»»

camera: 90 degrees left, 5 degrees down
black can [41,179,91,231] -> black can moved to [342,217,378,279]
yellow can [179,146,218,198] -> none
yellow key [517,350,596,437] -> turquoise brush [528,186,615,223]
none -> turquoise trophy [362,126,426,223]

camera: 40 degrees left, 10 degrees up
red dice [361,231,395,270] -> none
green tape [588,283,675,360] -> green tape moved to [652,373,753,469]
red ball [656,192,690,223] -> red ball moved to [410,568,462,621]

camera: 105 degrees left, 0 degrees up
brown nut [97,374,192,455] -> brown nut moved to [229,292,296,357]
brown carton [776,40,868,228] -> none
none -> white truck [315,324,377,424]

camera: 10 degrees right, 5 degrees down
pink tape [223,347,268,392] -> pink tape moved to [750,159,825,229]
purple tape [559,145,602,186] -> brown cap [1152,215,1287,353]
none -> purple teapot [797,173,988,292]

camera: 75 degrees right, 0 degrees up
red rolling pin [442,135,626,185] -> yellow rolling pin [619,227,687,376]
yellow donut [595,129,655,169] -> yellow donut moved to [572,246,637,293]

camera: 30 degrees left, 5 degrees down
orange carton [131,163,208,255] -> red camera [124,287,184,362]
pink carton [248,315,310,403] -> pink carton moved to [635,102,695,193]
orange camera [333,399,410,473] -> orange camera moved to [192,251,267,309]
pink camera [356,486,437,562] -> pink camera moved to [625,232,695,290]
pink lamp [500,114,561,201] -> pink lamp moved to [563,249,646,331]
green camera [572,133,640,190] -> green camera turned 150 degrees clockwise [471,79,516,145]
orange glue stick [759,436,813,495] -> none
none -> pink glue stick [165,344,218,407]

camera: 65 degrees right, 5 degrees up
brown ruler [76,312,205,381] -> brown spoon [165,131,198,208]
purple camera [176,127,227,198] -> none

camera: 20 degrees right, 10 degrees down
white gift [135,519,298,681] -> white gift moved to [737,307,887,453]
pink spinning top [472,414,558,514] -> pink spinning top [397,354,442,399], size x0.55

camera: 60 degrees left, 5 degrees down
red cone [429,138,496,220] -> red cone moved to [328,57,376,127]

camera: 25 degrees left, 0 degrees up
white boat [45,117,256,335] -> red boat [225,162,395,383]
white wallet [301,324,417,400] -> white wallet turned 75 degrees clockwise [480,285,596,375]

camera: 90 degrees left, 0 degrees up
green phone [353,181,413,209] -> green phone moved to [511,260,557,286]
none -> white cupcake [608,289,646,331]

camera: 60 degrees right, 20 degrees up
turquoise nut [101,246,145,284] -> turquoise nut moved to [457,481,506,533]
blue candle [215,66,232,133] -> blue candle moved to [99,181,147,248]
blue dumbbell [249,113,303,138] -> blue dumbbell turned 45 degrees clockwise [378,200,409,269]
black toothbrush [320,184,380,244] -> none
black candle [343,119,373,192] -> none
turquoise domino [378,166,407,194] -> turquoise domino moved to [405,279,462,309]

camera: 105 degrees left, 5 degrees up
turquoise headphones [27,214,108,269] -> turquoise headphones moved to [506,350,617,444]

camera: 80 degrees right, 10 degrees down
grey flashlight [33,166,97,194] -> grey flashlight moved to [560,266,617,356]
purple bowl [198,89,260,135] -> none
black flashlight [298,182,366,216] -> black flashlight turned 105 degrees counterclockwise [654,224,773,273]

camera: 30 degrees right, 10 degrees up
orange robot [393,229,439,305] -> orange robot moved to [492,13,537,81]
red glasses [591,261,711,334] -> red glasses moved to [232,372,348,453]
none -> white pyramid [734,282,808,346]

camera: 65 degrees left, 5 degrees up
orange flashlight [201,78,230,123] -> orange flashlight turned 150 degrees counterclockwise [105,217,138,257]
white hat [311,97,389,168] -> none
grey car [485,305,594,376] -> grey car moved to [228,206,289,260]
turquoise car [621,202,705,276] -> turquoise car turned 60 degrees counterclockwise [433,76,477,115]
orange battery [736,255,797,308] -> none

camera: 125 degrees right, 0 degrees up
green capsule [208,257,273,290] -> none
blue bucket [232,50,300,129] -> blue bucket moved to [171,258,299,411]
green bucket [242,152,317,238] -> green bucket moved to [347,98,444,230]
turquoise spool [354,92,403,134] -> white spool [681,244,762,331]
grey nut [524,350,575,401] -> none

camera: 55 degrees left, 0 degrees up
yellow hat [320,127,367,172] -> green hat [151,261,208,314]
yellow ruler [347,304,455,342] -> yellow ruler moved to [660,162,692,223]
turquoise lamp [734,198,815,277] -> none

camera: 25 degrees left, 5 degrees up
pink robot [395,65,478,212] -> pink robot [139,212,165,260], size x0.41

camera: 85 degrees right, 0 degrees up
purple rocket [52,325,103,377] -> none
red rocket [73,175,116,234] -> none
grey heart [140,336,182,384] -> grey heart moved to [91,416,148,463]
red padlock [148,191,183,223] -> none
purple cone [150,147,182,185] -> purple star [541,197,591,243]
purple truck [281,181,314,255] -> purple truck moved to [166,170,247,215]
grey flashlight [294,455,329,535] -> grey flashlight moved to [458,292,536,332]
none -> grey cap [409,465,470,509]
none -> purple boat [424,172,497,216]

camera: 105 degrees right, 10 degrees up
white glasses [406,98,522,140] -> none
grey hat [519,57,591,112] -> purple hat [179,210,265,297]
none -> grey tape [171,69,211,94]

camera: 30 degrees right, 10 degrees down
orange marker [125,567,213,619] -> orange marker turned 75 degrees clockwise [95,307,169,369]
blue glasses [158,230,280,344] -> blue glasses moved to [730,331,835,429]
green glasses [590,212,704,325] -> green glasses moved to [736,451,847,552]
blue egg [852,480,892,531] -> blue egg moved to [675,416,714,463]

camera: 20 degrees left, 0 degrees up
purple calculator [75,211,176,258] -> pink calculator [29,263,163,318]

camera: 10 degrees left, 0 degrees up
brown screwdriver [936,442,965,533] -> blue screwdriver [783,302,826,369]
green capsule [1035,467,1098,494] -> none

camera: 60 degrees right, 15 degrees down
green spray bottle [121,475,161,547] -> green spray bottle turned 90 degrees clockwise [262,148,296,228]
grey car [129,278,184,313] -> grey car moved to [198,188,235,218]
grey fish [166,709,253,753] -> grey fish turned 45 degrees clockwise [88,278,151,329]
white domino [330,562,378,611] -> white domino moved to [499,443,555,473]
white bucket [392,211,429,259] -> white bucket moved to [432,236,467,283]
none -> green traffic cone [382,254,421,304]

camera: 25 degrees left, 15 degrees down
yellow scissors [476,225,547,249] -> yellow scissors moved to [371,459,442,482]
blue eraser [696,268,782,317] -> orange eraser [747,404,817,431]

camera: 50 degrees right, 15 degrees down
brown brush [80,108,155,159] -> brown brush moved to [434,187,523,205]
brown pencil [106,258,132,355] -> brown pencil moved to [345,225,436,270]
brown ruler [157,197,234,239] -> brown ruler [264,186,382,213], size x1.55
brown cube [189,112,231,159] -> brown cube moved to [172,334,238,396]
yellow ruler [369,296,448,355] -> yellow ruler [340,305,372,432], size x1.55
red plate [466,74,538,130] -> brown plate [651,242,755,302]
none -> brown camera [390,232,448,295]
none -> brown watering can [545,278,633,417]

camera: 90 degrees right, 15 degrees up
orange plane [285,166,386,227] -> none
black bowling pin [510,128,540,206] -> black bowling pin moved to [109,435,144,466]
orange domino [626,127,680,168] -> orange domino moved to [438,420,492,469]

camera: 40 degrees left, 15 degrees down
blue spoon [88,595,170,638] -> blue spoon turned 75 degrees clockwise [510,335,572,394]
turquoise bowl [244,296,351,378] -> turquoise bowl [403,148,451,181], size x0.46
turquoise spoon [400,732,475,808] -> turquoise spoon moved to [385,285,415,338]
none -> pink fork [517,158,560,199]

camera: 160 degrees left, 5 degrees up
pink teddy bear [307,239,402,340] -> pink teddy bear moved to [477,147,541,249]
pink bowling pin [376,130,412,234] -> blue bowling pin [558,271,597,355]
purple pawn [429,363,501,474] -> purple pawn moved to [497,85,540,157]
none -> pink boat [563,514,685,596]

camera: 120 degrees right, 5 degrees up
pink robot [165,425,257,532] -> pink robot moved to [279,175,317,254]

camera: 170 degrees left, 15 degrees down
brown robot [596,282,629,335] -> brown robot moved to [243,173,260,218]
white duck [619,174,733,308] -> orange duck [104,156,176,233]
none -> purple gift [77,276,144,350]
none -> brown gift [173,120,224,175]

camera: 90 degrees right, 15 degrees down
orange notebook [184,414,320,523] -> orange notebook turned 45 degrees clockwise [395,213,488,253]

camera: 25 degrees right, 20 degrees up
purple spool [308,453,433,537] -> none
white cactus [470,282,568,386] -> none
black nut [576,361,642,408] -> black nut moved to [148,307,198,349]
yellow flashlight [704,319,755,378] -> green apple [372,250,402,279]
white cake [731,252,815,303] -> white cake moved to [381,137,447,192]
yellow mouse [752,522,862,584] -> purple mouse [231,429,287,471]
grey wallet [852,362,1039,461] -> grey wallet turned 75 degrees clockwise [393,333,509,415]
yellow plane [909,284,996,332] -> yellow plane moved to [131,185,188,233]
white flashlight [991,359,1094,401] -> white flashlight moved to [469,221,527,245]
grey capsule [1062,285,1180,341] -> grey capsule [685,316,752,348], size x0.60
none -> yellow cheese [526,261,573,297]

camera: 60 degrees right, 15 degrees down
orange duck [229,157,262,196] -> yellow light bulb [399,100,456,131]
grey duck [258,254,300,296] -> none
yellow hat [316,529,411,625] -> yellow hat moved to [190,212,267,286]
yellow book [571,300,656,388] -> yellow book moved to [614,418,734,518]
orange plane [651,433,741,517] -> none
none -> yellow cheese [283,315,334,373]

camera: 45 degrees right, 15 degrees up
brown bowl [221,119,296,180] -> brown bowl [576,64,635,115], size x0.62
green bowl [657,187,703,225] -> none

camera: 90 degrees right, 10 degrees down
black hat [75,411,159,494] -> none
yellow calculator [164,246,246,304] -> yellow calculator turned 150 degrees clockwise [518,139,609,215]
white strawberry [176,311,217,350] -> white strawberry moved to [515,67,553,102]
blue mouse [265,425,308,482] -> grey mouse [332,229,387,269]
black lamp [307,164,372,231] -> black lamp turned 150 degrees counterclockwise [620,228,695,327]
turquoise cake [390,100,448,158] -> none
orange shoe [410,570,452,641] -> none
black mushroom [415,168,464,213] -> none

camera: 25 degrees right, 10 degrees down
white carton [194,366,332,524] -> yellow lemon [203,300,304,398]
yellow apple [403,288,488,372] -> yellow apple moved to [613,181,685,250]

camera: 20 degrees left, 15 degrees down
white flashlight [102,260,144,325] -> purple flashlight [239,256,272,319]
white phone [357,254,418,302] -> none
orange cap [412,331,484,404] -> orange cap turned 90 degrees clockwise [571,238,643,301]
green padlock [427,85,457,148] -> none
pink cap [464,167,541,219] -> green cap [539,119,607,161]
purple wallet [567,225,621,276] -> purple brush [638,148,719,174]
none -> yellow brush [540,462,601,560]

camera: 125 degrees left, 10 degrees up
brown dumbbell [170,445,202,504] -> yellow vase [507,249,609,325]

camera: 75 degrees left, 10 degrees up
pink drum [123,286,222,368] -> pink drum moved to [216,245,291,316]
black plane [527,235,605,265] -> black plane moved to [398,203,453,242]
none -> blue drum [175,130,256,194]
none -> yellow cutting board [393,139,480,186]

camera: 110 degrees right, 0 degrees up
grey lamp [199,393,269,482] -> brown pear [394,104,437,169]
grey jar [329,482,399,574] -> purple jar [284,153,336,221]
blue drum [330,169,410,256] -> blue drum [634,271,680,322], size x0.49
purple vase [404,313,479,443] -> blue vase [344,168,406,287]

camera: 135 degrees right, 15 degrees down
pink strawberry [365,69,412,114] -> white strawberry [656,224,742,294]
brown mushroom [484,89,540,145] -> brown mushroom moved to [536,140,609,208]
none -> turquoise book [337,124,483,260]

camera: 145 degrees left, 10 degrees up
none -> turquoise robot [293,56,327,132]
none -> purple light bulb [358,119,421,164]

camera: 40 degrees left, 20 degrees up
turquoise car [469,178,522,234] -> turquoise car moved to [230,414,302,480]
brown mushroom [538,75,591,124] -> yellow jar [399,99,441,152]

««

§ **WHAT IS BEING ASKED**: Please output the lines of the listing above that fall in the stretch from the one with "camera: 85 degrees right, 0 degrees up" through the one with "purple cone [150,147,182,185]", exactly and only those.

§ **COMPLETED TASK**:
camera: 85 degrees right, 0 degrees up
purple rocket [52,325,103,377] -> none
red rocket [73,175,116,234] -> none
grey heart [140,336,182,384] -> grey heart moved to [91,416,148,463]
red padlock [148,191,183,223] -> none
purple cone [150,147,182,185] -> purple star [541,197,591,243]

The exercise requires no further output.